Only an exact copy is wanted: the lines from the one holding "green shoe: 2 -> 4" through the last line below, minus the pictures.
======
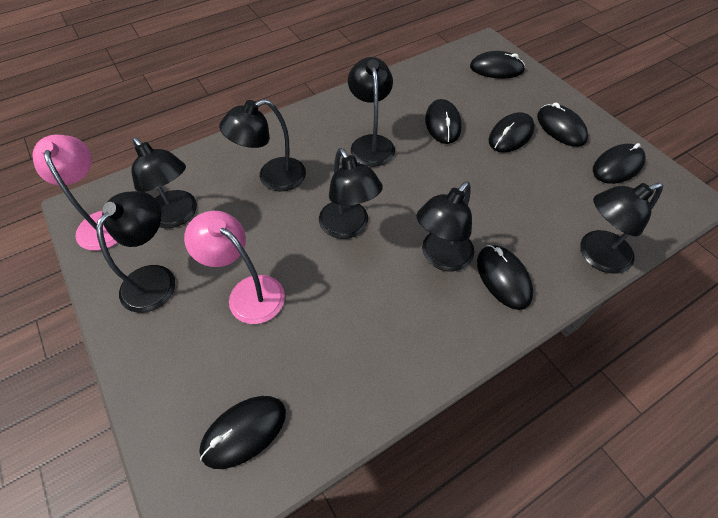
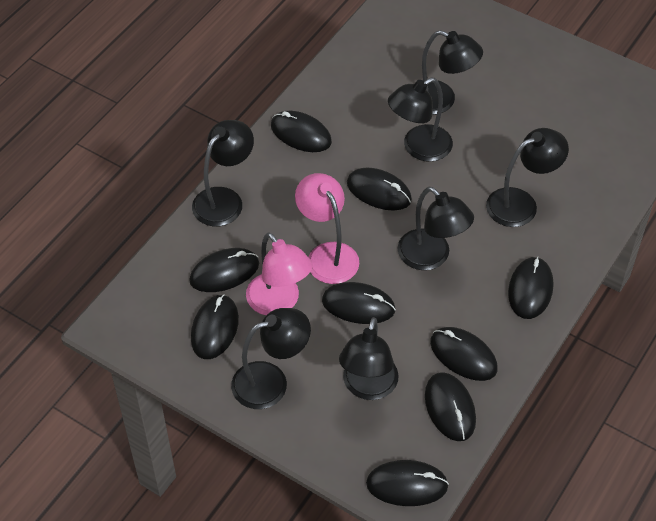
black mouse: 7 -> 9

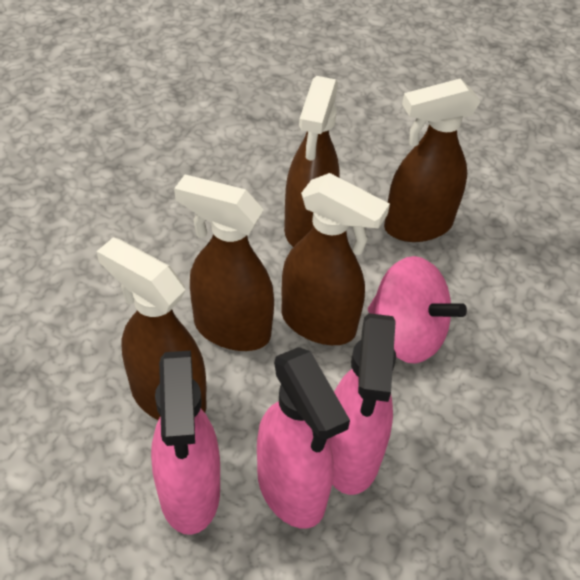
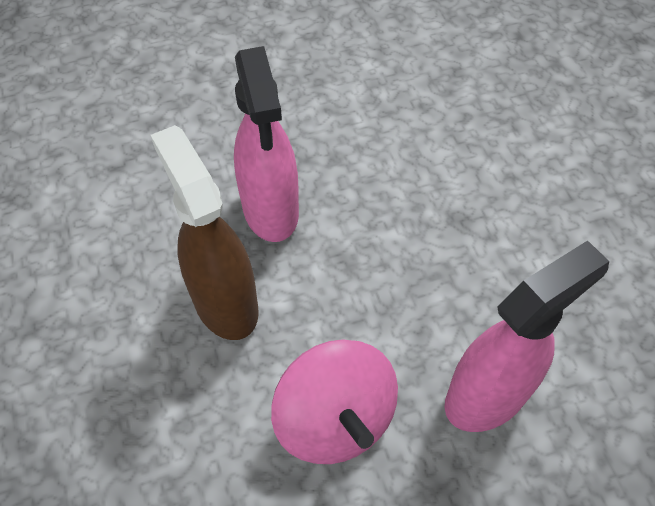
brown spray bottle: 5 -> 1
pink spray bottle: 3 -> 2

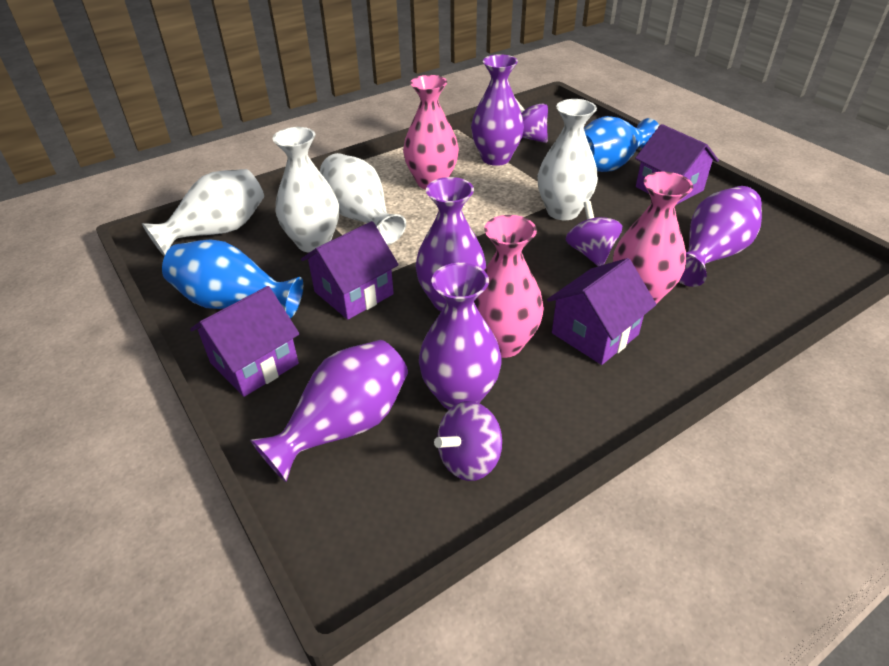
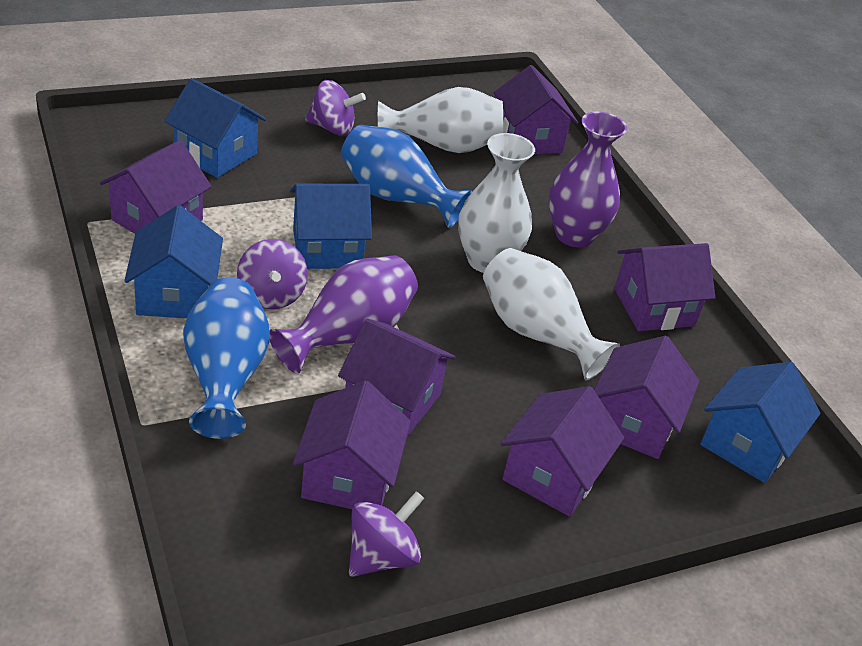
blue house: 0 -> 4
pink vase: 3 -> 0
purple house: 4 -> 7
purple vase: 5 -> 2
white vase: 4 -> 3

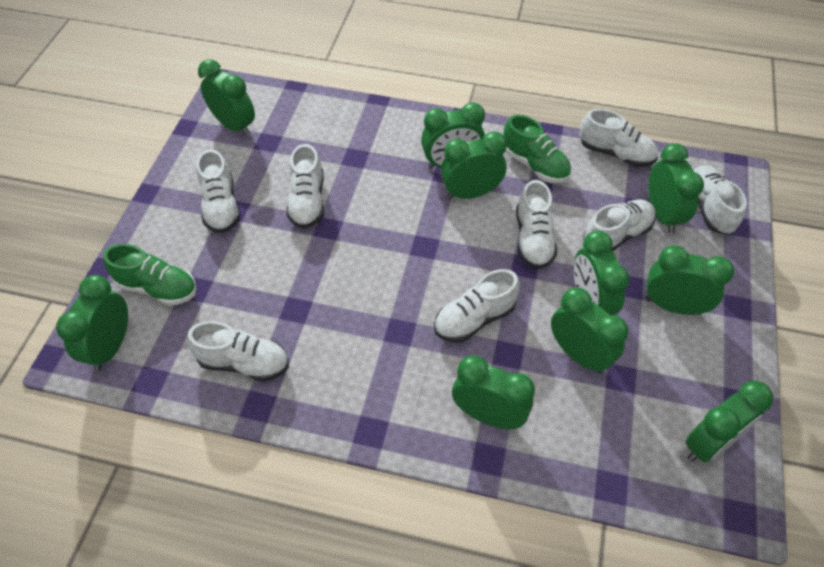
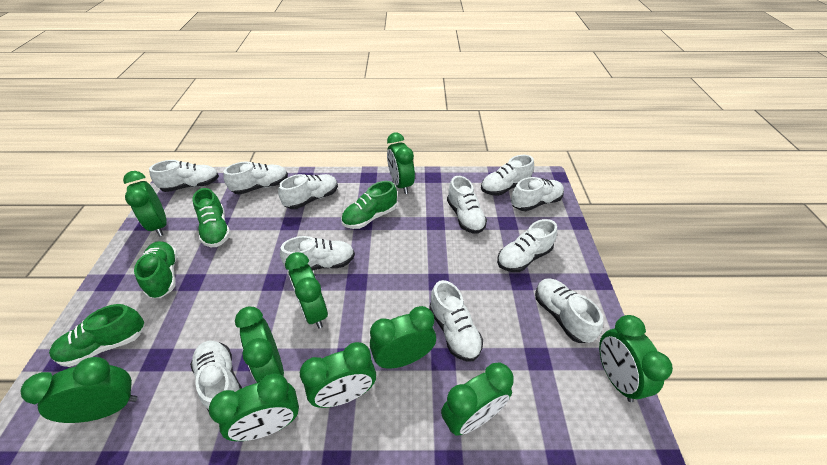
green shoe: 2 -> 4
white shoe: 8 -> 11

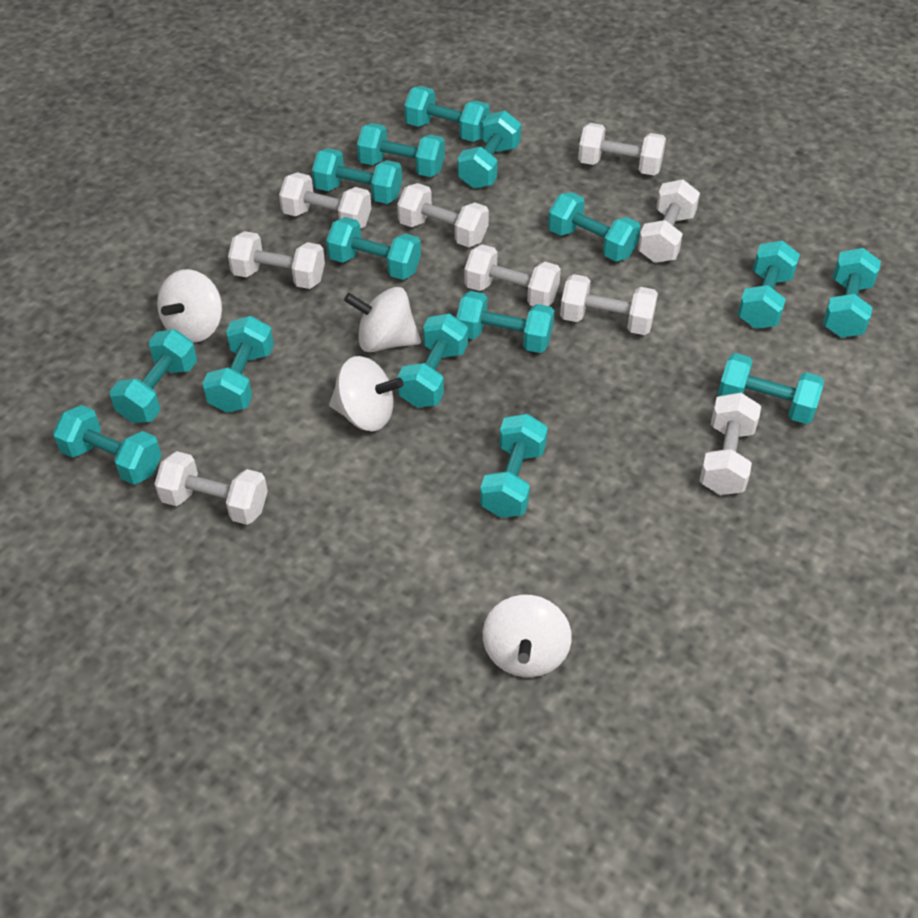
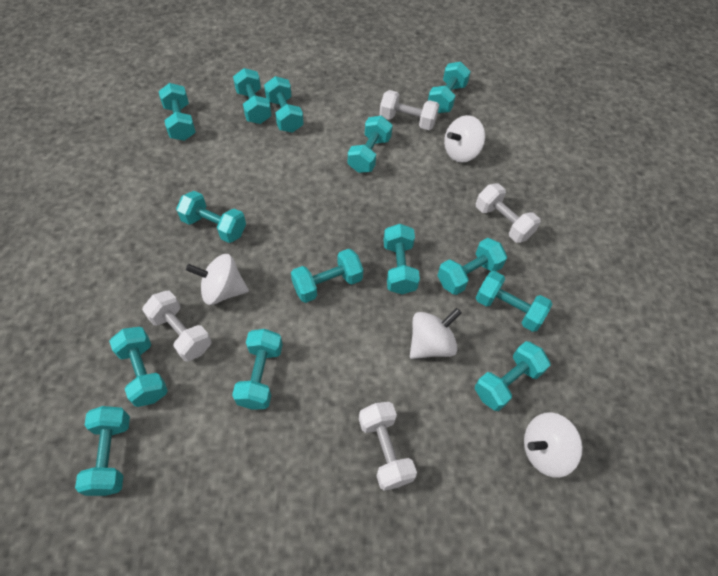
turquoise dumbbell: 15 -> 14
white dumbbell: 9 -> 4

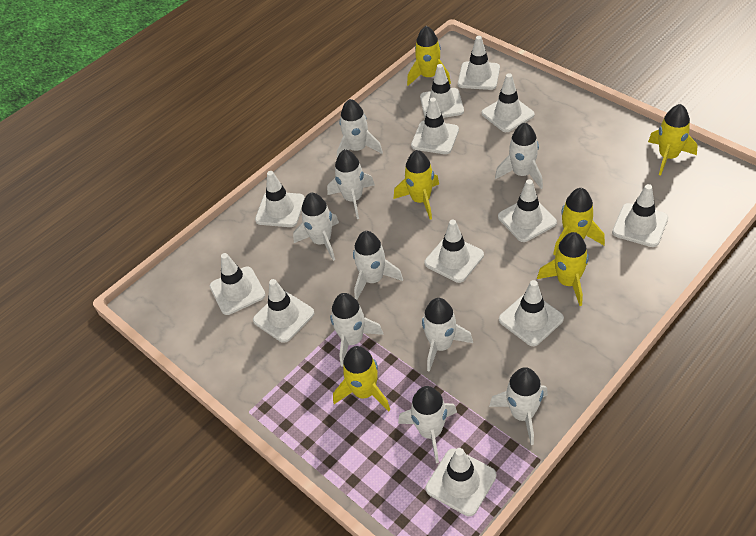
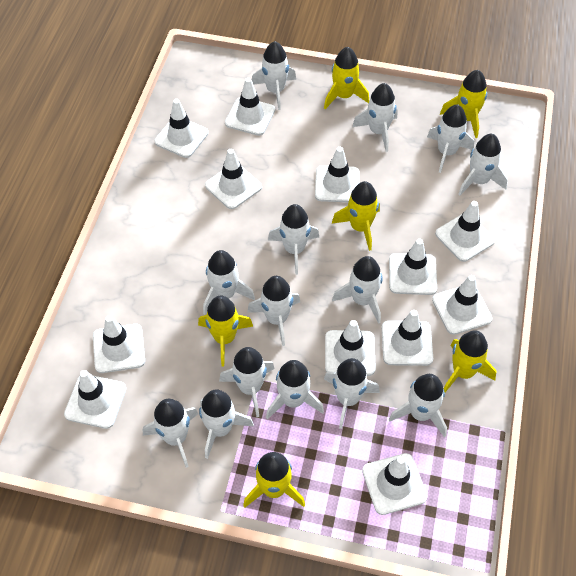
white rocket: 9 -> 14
======
== Exercise response ==
green shoe: 2 -> 4
white shoe: 8 -> 11

turquoise dumbbell: 15 -> 14
white dumbbell: 9 -> 4

white rocket: 9 -> 14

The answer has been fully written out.